⟨

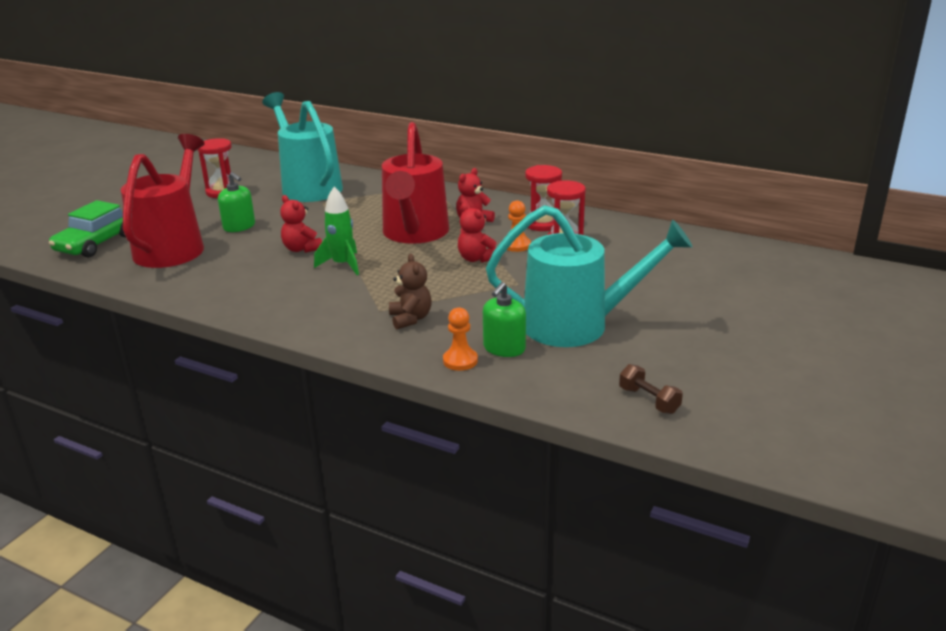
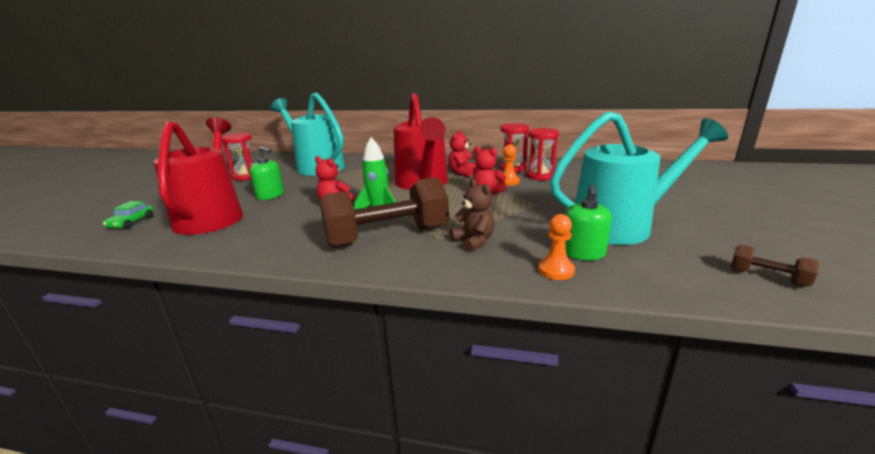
camera: 15 degrees left, 5 degrees down
(96, 243) = (132, 222): green car -> green car, size x0.55
(331, 300) = (387, 237): none -> brown dumbbell

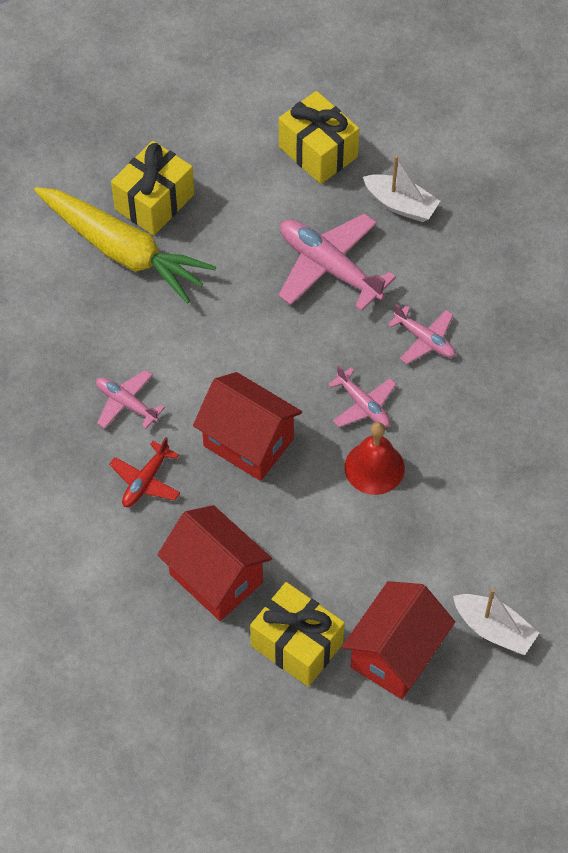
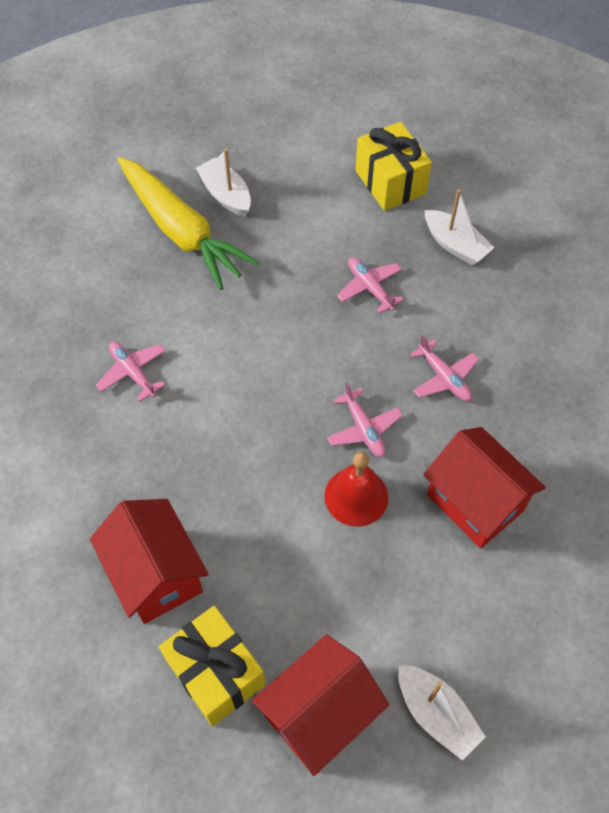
camera: 15 degrees right, 0 degrees up
(145, 481) = (123, 454): red plane -> none
(154, 202) = (226, 195): yellow gift -> white boat
(248, 442) = (237, 439): red house -> red house (475, 502)
(329, 267) = (369, 287): pink plane -> pink plane, size x0.56

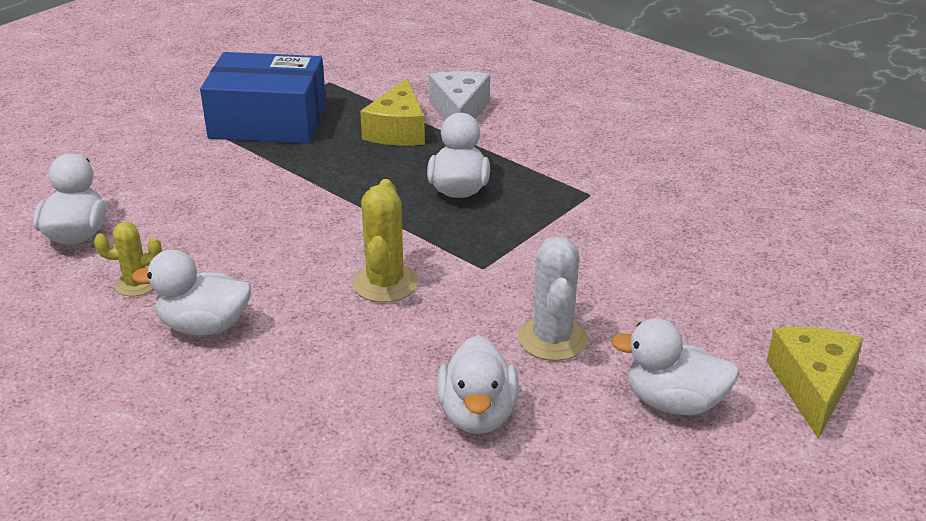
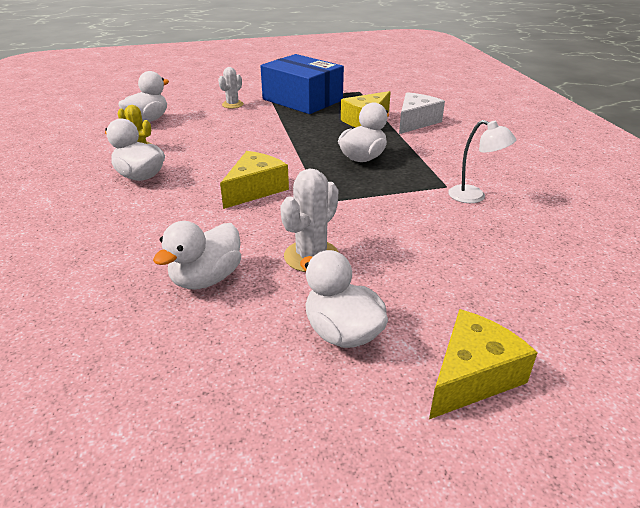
camera: 35 degrees right, 0 degrees up
(174, 163) = (232, 104): none -> white cactus
(385, 283) = (255, 189): yellow cactus -> yellow cheese
(631, 197) = (474, 197): none -> white lamp

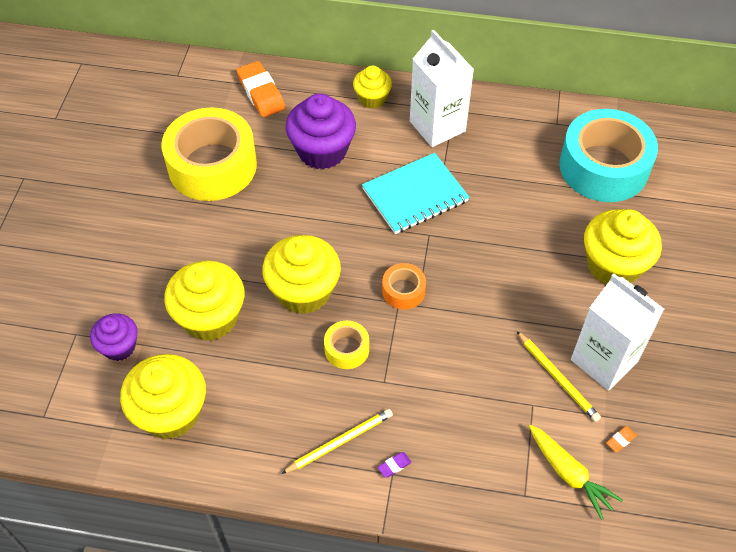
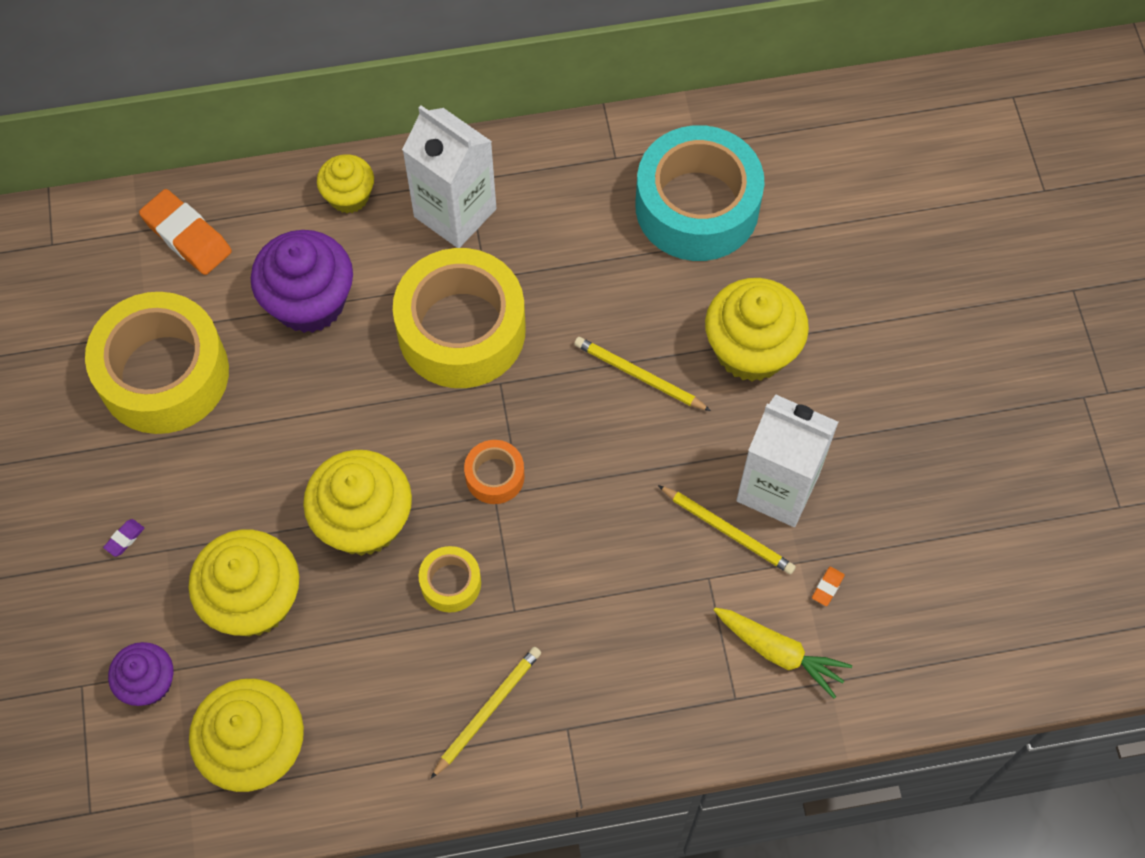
camera: 20 degrees left, 10 degrees up
(394, 466) = (566, 717): purple eraser -> purple eraser (124, 539)
(415, 195) = (461, 330): turquoise notebook -> yellow tape
(527, 258) = (638, 376): none -> yellow pencil

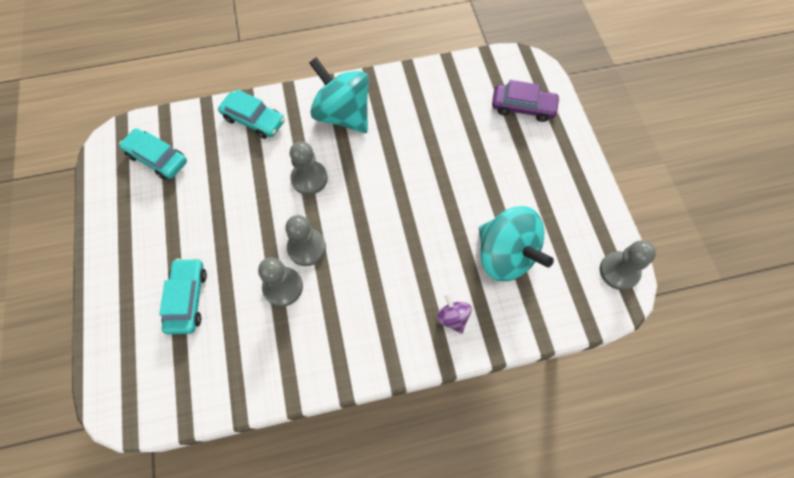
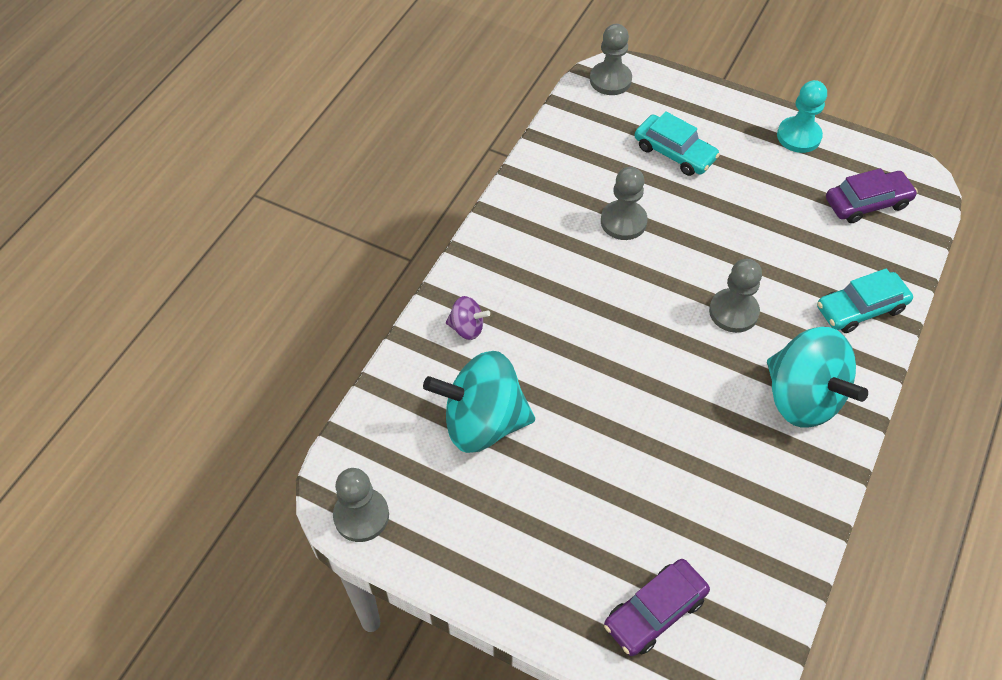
camera: 130 degrees right, 10 degrees down
(114, 229) = (798, 136): none -> turquoise pawn
(157, 158) = (867, 203): turquoise car -> purple car
(306, 248) = (649, 262): grey pawn -> grey pawn (610, 80)
(343, 114) = (802, 398): turquoise spinning top -> turquoise spinning top turned 60 degrees clockwise

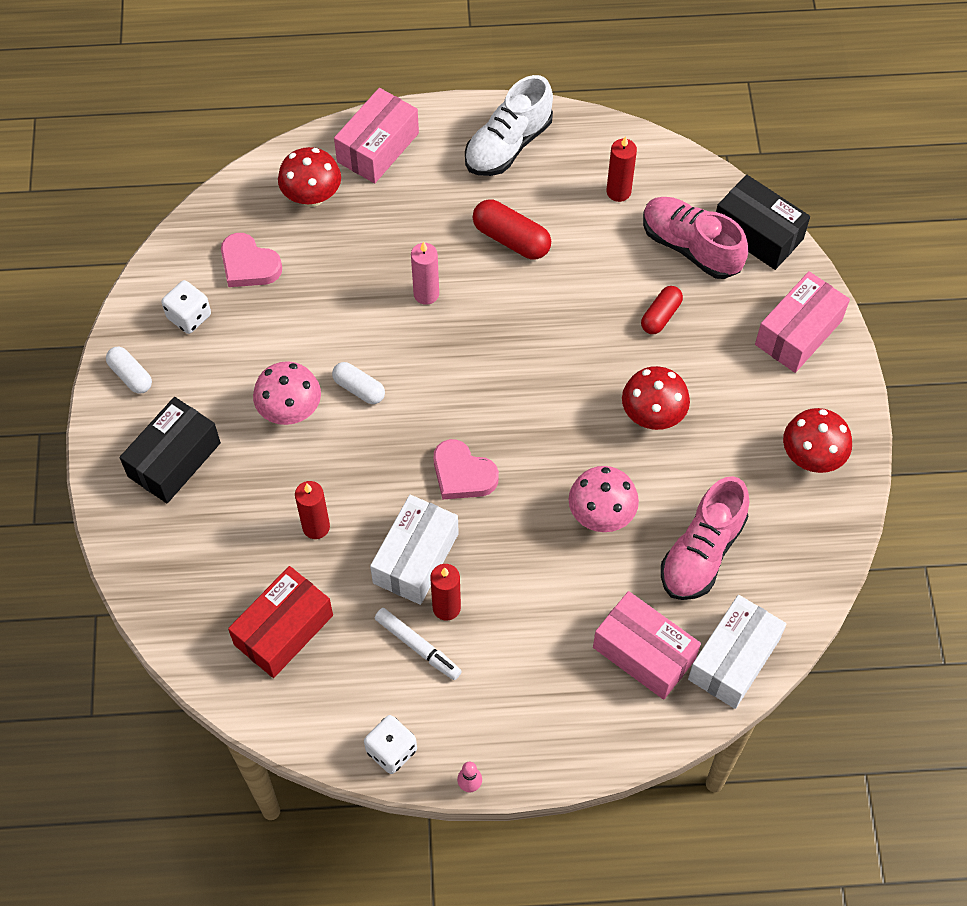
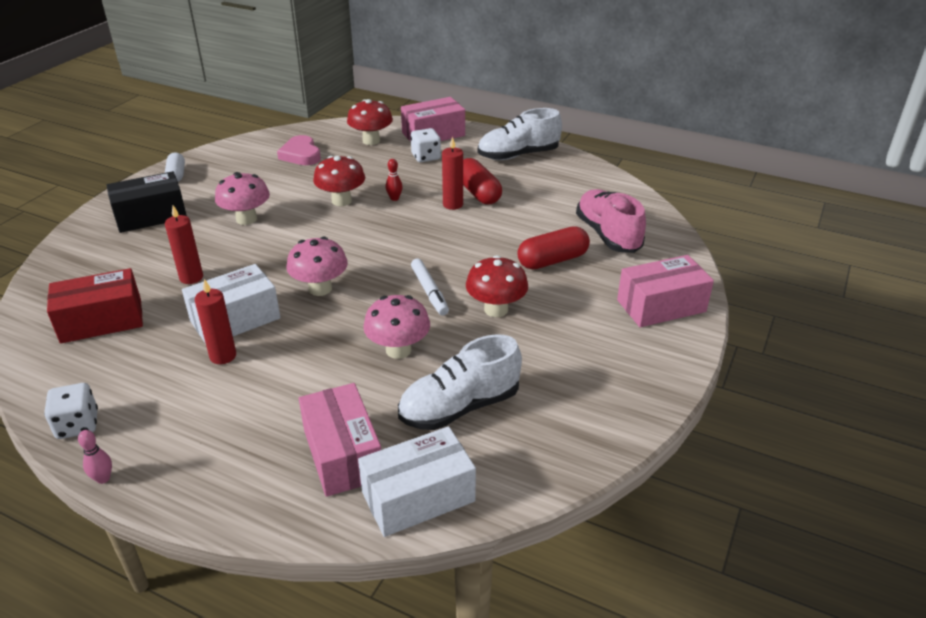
camera: 30 degrees right, 25 degrees down
(189, 316) = (240, 163): white dice -> white dice (426, 157)
(359, 388) = (301, 224): white capsule -> none
(418, 646) = (176, 369): white marker -> white marker (429, 291)
(426, 294) = (394, 198): pink candle -> red bowling pin
(462, 474) = (320, 288): pink heart -> pink mushroom
(618, 192) = (576, 195): red candle -> red candle (453, 204)
(660, 316) = (552, 260): red capsule -> red capsule, size x1.52
(702, 552) = (459, 407): pink shoe -> white shoe
(757, 233) = (668, 244): black box -> none
(811, 457) = (613, 384): red mushroom -> red mushroom (341, 201)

⟩

Your task is to write out, exactly, the line that holds "(359, 388) = (301, 224): white" and every line after it until the records end.

(Result)
(359, 388) = (301, 224): white capsule -> none
(418, 646) = (176, 369): white marker -> white marker (429, 291)
(426, 294) = (394, 198): pink candle -> red bowling pin
(462, 474) = (320, 288): pink heart -> pink mushroom
(618, 192) = (576, 195): red candle -> red candle (453, 204)
(660, 316) = (552, 260): red capsule -> red capsule, size x1.52
(702, 552) = (459, 407): pink shoe -> white shoe
(757, 233) = (668, 244): black box -> none
(811, 457) = (613, 384): red mushroom -> red mushroom (341, 201)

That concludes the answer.